→ **Task prompt**
Images appear in the records below; leave them out and repeat everything else exactly.

→ **The records**
+---+
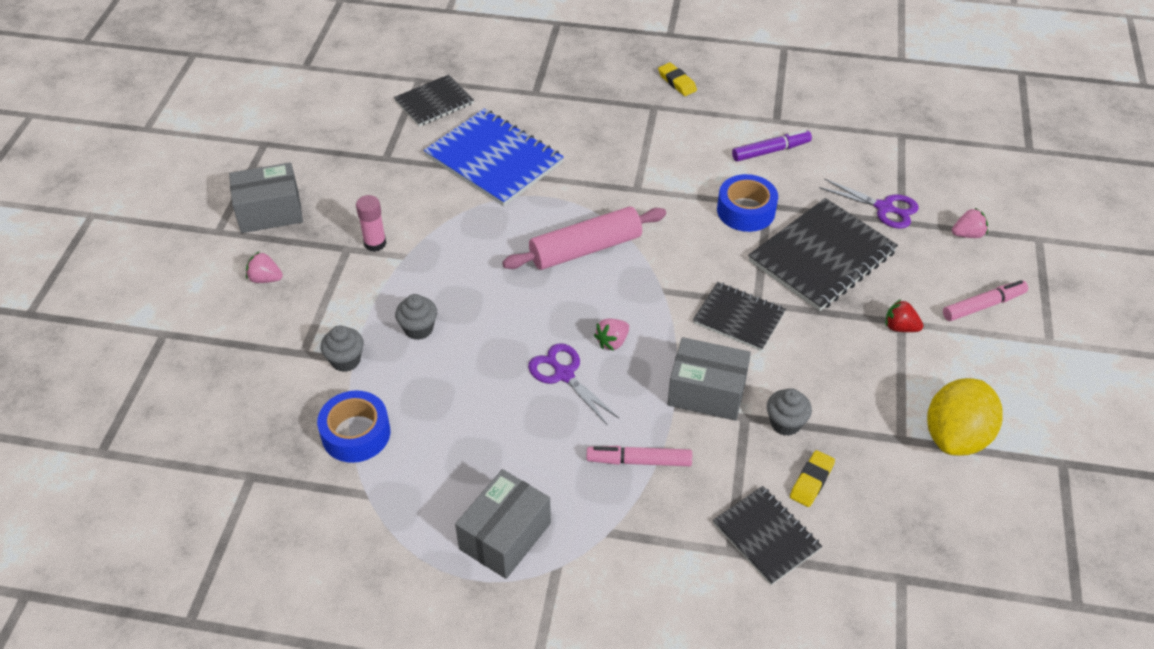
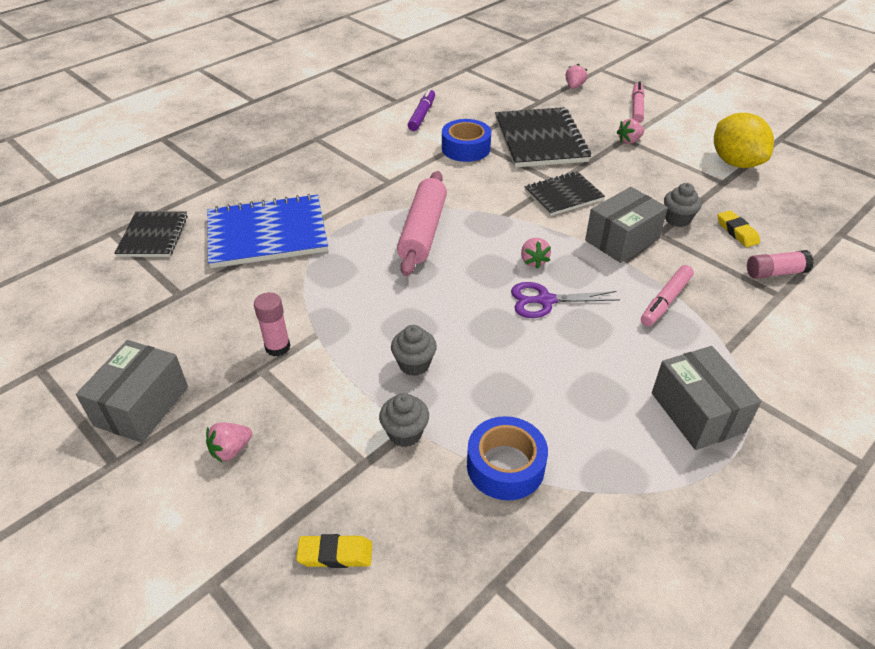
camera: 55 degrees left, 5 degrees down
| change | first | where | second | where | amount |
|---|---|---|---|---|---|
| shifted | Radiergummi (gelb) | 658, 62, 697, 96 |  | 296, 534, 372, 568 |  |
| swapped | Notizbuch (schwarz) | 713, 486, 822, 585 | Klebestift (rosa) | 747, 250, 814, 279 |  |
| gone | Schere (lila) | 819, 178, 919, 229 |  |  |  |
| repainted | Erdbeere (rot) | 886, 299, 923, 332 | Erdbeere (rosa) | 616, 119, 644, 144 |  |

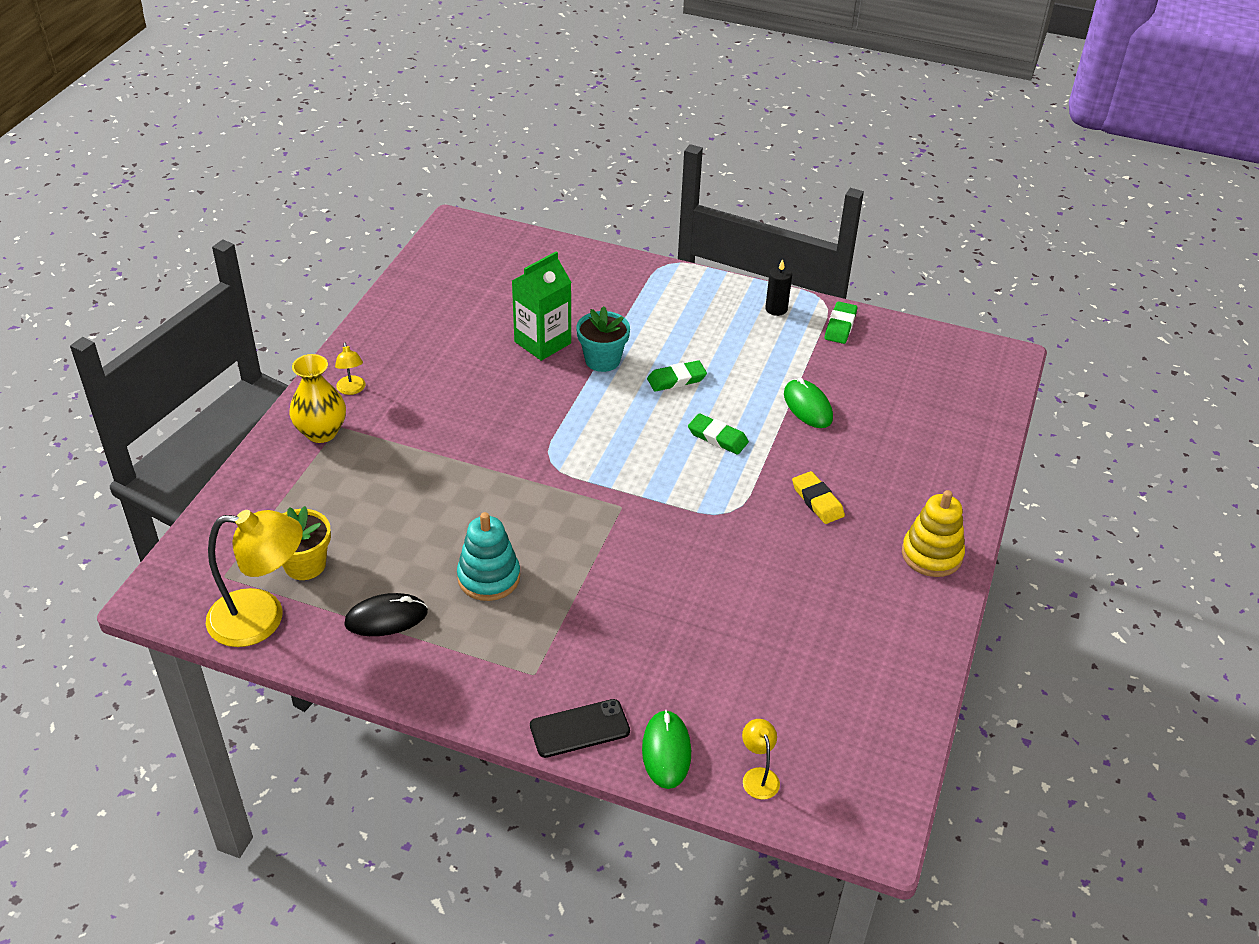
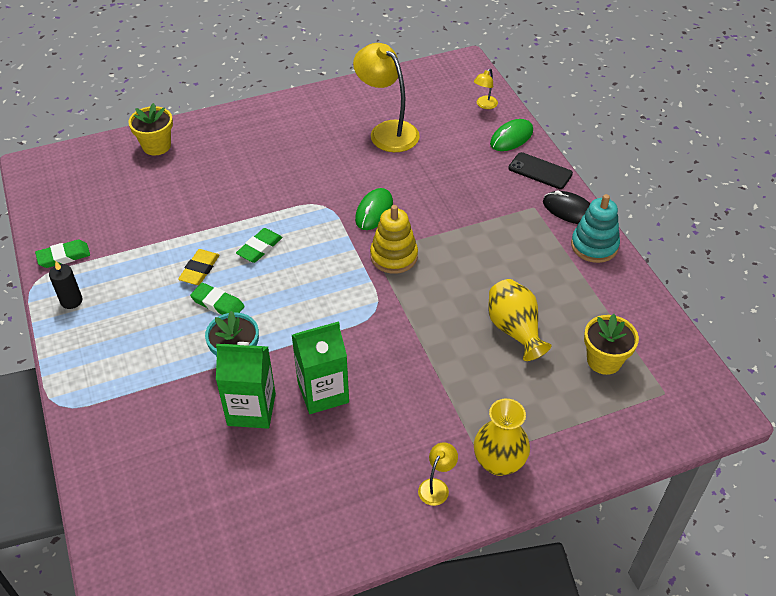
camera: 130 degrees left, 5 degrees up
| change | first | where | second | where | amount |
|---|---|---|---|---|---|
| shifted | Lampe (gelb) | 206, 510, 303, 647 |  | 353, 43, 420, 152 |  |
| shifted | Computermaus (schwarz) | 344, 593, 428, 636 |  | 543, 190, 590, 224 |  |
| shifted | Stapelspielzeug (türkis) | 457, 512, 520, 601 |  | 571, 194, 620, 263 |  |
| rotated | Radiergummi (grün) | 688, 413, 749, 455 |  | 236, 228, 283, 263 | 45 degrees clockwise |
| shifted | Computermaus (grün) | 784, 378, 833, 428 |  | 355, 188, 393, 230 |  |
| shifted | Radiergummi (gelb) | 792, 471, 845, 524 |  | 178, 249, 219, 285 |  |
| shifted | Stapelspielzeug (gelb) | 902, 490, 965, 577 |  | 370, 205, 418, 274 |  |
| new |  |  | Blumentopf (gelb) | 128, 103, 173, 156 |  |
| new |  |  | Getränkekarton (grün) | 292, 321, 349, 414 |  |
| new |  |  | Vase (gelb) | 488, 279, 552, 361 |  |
+---+
→ **Completed task**
camera: 55 degrees left, 5 degrees down
| change | first | where | second | where | amount |
|---|---|---|---|---|---|
| shifted | Radiergummi (gelb) | 658, 62, 697, 96 |  | 296, 534, 372, 568 |  |
| swapped | Notizbuch (schwarz) | 713, 486, 822, 585 | Klebestift (rosa) | 747, 250, 814, 279 |  |
| gone | Schere (lila) | 819, 178, 919, 229 |  |  |  |
| repainted | Erdbeere (rot) | 886, 299, 923, 332 | Erdbeere (rosa) | 616, 119, 644, 144 |  |

camera: 130 degrees left, 5 degrees up
| change | first | where | second | where | amount |
|---|---|---|---|---|---|
| shifted | Lampe (gelb) | 206, 510, 303, 647 |  | 353, 43, 420, 152 |  |
| shifted | Computermaus (schwarz) | 344, 593, 428, 636 |  | 543, 190, 590, 224 |  |
| shifted | Stapelspielzeug (türkis) | 457, 512, 520, 601 |  | 571, 194, 620, 263 |  |
| rotated | Radiergummi (grün) | 688, 413, 749, 455 |  | 236, 228, 283, 263 | 45 degrees clockwise |
| shifted | Computermaus (grün) | 784, 378, 833, 428 |  | 355, 188, 393, 230 |  |
| shifted | Radiergummi (gelb) | 792, 471, 845, 524 |  | 178, 249, 219, 285 |  |
| shifted | Stapelspielzeug (gelb) | 902, 490, 965, 577 |  | 370, 205, 418, 274 |  |
| new |  |  | Blumentopf (gelb) | 128, 103, 173, 156 |  |
| new |  |  | Getränkekarton (grün) | 292, 321, 349, 414 |  |
| new |  |  | Vase (gelb) | 488, 279, 552, 361 |  |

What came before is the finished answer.